# Assigned task
Return every line of the listing, exactly as it reads.

◇ ◇ ◇

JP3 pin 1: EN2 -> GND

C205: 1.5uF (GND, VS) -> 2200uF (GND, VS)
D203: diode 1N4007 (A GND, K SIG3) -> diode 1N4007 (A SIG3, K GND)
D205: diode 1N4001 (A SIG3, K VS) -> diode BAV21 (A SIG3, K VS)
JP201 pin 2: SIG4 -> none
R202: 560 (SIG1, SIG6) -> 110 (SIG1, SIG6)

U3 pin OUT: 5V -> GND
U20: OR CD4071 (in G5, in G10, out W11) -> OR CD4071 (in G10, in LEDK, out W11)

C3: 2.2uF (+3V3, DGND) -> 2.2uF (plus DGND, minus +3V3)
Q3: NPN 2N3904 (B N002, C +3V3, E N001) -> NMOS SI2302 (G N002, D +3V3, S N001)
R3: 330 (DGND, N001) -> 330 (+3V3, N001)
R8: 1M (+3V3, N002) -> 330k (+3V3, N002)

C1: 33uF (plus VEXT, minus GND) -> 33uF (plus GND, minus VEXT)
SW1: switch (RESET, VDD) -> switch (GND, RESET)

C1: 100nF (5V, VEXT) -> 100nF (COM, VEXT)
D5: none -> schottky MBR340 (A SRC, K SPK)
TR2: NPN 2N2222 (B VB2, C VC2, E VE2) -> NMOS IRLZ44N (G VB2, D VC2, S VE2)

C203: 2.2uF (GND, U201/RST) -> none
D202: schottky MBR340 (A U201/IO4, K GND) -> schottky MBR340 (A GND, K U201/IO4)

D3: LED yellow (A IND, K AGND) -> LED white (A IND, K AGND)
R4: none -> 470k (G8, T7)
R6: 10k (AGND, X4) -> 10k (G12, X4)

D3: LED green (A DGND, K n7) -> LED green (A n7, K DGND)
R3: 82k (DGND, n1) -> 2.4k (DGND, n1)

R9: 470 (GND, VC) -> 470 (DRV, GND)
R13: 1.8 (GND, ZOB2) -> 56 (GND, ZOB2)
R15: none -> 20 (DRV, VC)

◇ ◇ ◇

# Finished exercise
JP3 pin 1: EN2 -> GND

C205: 1.5uF (GND, VS) -> 2200uF (GND, VS)
D203: diode 1N4007 (A GND, K SIG3) -> diode 1N4007 (A SIG3, K GND)
D205: diode 1N4001 (A SIG3, K VS) -> diode BAV21 (A SIG3, K VS)
JP201 pin 2: SIG4 -> none
R202: 560 (SIG1, SIG6) -> 110 (SIG1, SIG6)

U3 pin OUT: 5V -> GND
U20: OR CD4071 (in G5, in G10, out W11) -> OR CD4071 (in G10, in LEDK, out W11)

C3: 2.2uF (+3V3, DGND) -> 2.2uF (plus DGND, minus +3V3)
Q3: NPN 2N3904 (B N002, C +3V3, E N001) -> NMOS SI2302 (G N002, D +3V3, S N001)
R3: 330 (DGND, N001) -> 330 (+3V3, N001)
R8: 1M (+3V3, N002) -> 330k (+3V3, N002)

C1: 33uF (plus VEXT, minus GND) -> 33uF (plus GND, minus VEXT)
SW1: switch (RESET, VDD) -> switch (GND, RESET)

C1: 100nF (5V, VEXT) -> 100nF (COM, VEXT)
D5: none -> schottky MBR340 (A SRC, K SPK)
TR2: NPN 2N2222 (B VB2, C VC2, E VE2) -> NMOS IRLZ44N (G VB2, D VC2, S VE2)

C203: 2.2uF (GND, U201/RST) -> none
D202: schottky MBR340 (A U201/IO4, K GND) -> schottky MBR340 (A GND, K U201/IO4)

D3: LED yellow (A IND, K AGND) -> LED white (A IND, K AGND)
R4: none -> 470k (G8, T7)
R6: 10k (AGND, X4) -> 10k (G12, X4)

D3: LED green (A DGND, K n7) -> LED green (A n7, K DGND)
R3: 82k (DGND, n1) -> 2.4k (DGND, n1)

R9: 470 (GND, VC) -> 470 (DRV, GND)
R13: 1.8 (GND, ZOB2) -> 56 (GND, ZOB2)
R15: none -> 20 (DRV, VC)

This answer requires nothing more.